Exercise objective —
Beginning at the line containing "orange cheese [307,217,358,265]", output every line to the end of the data below exactly as it appears.

Data for processing —
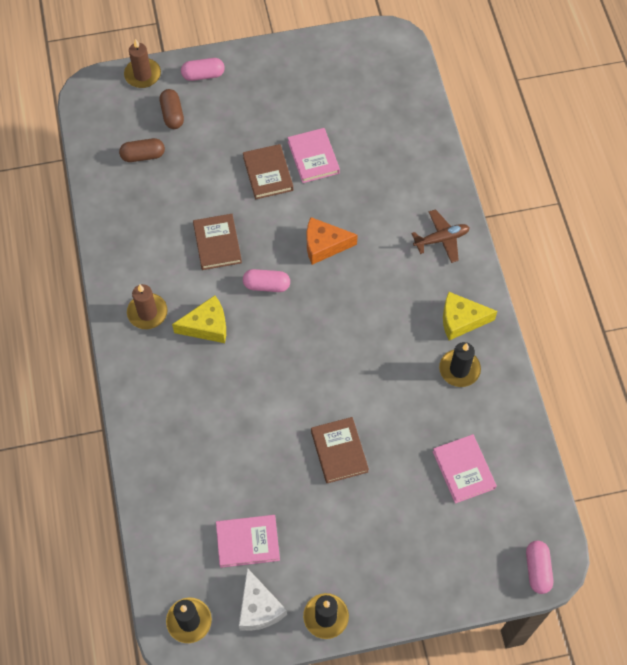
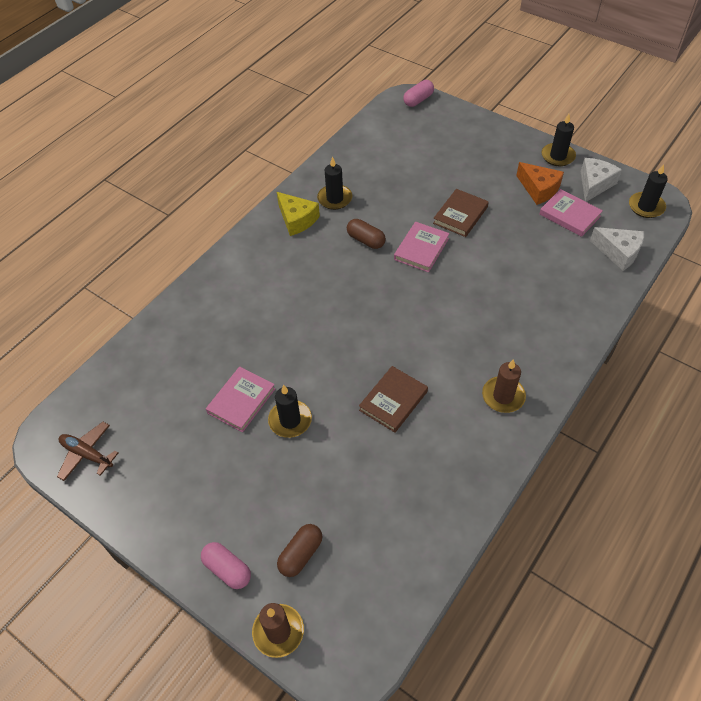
camera: 130 degrees left, 10 degrees down
brown capsule [119,138,165,162] -> brown capsule moved to [347,219,386,249]
yellow cheese [172,295,226,343] -> none
brown book [243,144,293,199] -> black candle [268,385,312,438]
pink capsule [243,269,290,292] -> none
orange cheese [307,217,358,265] -> orange cheese moved to [516,162,564,205]
brown plane [411,209,470,263] -> brown plane moved to [57,422,118,481]
pink book [433,434,497,504] -> pink book moved to [394,222,450,272]
none -> white cheese [590,227,644,271]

Reply to the task —
orange cheese [307,217,358,265] -> orange cheese moved to [516,162,564,205]
brown plane [411,209,470,263] -> brown plane moved to [57,422,118,481]
pink book [433,434,497,504] -> pink book moved to [394,222,450,272]
none -> white cheese [590,227,644,271]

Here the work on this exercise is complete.